*** Block opens ***

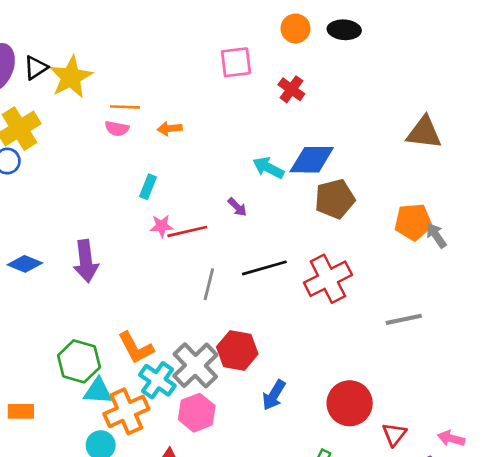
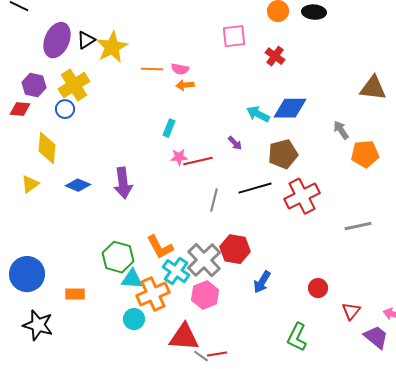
pink semicircle: (117, 129) -> (180, 69), moved
brown pentagon: (335, 199) -> (283, 154), moved
gray arrow: (436, 235) -> (341, 130), moved
red circle: (350, 403) -> (318, 288), size x0.6

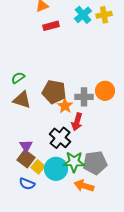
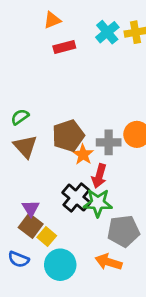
brown pentagon: (54, 92) -> (68, 136), turned -30
brown triangle: (22, 100) -> (25, 146), turned 30
green star: (74, 162) -> (98, 203), moved
cyan circle: (56, 169) -> (60, 265), moved
blue semicircle: (27, 184) -> (19, 259), moved

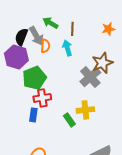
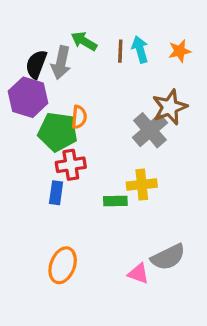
gray arrow: (36, 36) -> (61, 63), turned 42
orange semicircle: (45, 46) -> (79, 117), moved
cyan arrow: (67, 48) -> (140, 49), moved
green pentagon: (34, 78) -> (58, 132), turned 30
green rectangle: (69, 120) -> (115, 201), turned -56

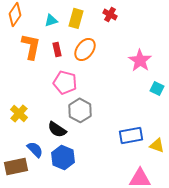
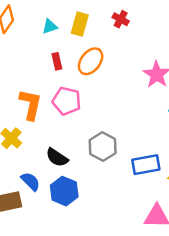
orange L-shape: (31, 46) -> (31, 105), moved
gray hexagon: (80, 110) -> (103, 147), moved

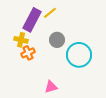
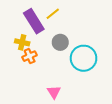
purple rectangle: (32, 20) -> (34, 21), turned -60
pink triangle: (51, 87) -> (54, 92), turned -48

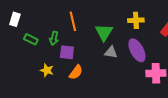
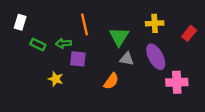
green arrow: (54, 38) -> (63, 43), turned 72
orange semicircle: (76, 72) -> (111, 81), moved

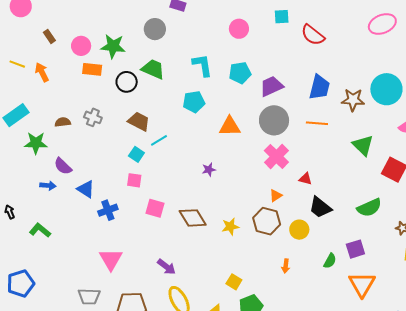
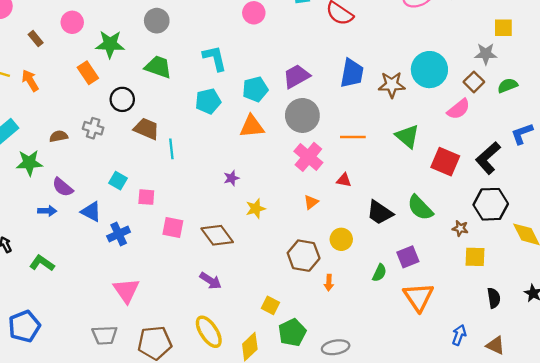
pink circle: (81, 46) -> (72, 22), moved
orange rectangle: (92, 69) -> (88, 73), turned 54
cyan pentagon: (240, 73) -> (255, 89), moved
black circle: (127, 82) -> (122, 99), moved
orange line: (317, 123) -> (353, 137), moved
cyan line: (159, 140) -> (171, 149), turned -60
cyan square: (136, 154) -> (118, 181), moved
black trapezoid: (320, 207) -> (380, 213), moved
green semicircle: (369, 208) -> (420, 208), turned 75
brown hexagon: (267, 221) -> (304, 256), moved
yellow star: (230, 227) -> (256, 209), moved
purple arrow: (167, 267) -> (211, 281), moved

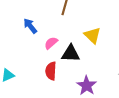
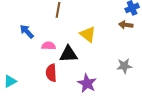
pink semicircle: (51, 43) -> (49, 46), turned 48

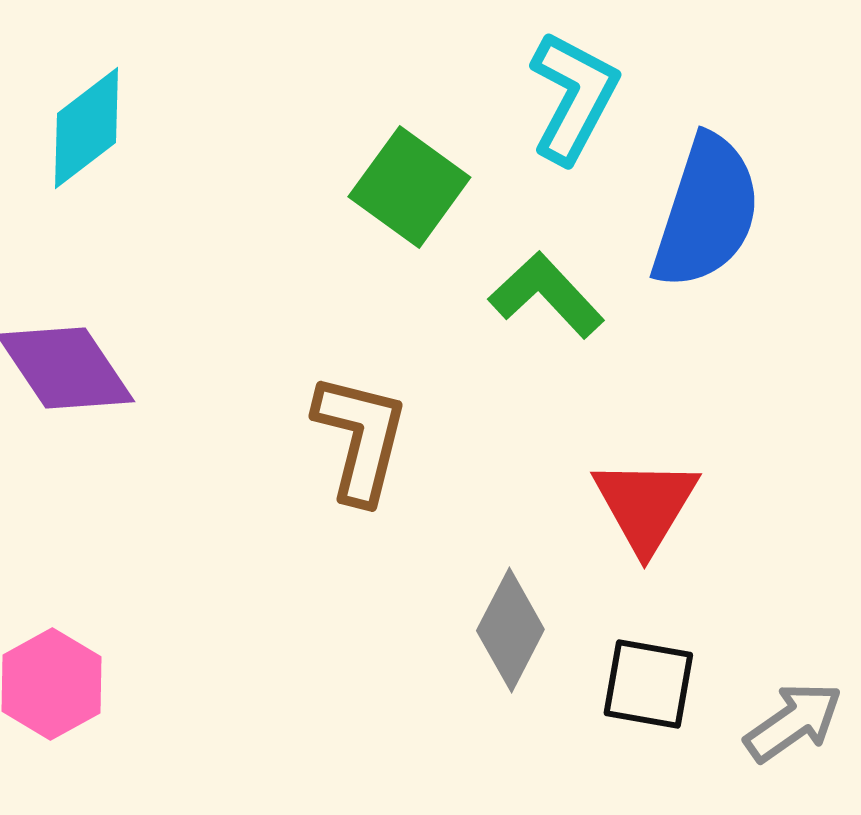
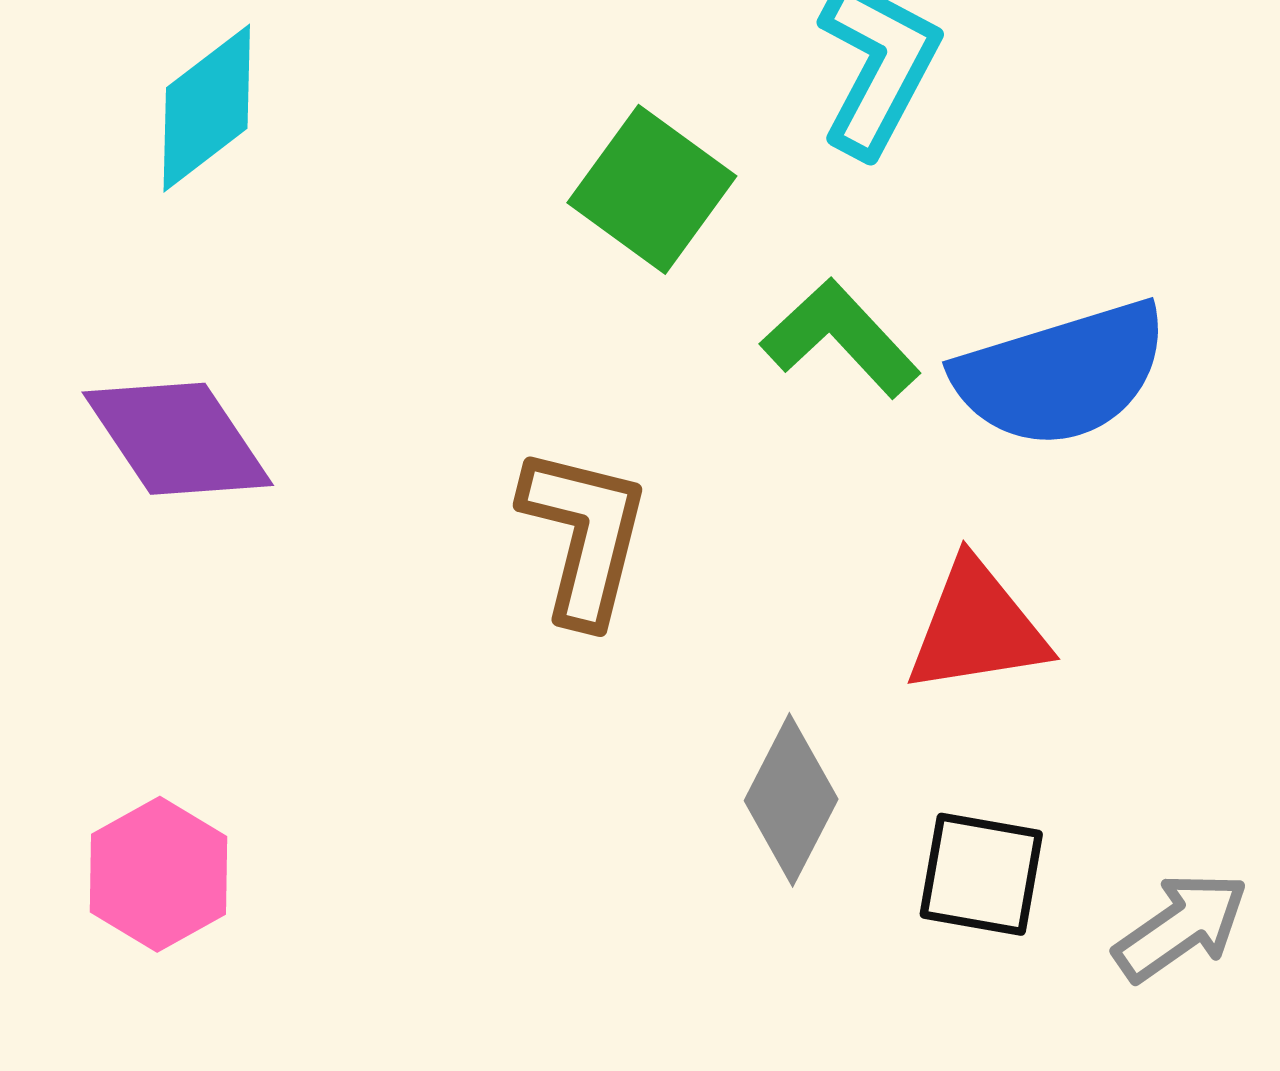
blue semicircle: (706, 212) -> (1061, 374), moved, turned 55
red triangle: (645, 505) -> (977, 628), turned 50

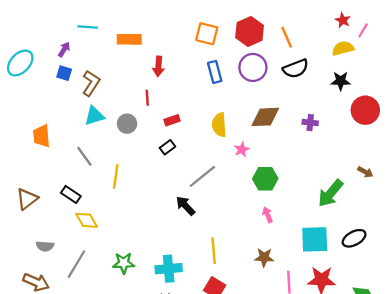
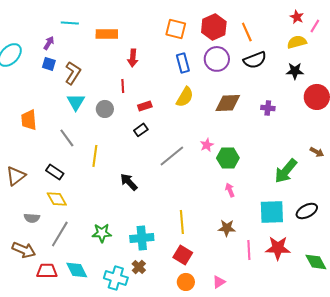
cyan triangle: (94, 116) -> (76, 102), turned -42
yellow semicircle: (219, 125) -> (185, 97), moved, turned -145
pink star: (242, 149) -> (207, 145), moved
black arrow: (185, 206) -> (129, 182), moved
yellow diamond: (87, 220) -> (57, 199), moved

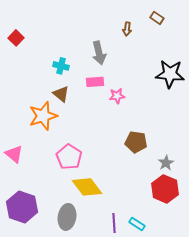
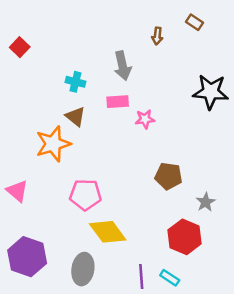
pink pentagon: (69, 157) -> (85, 195), turned -30
red hexagon: (165, 189) -> (185, 237), moved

*** Block closes ***

TASK STATEMENT → Copy each line of the listing that contains the string "black".

TASK RESULT →
black circle: (127, 82) -> (122, 99), moved
black trapezoid: (320, 207) -> (380, 213), moved
black arrow: (185, 206) -> (129, 182), moved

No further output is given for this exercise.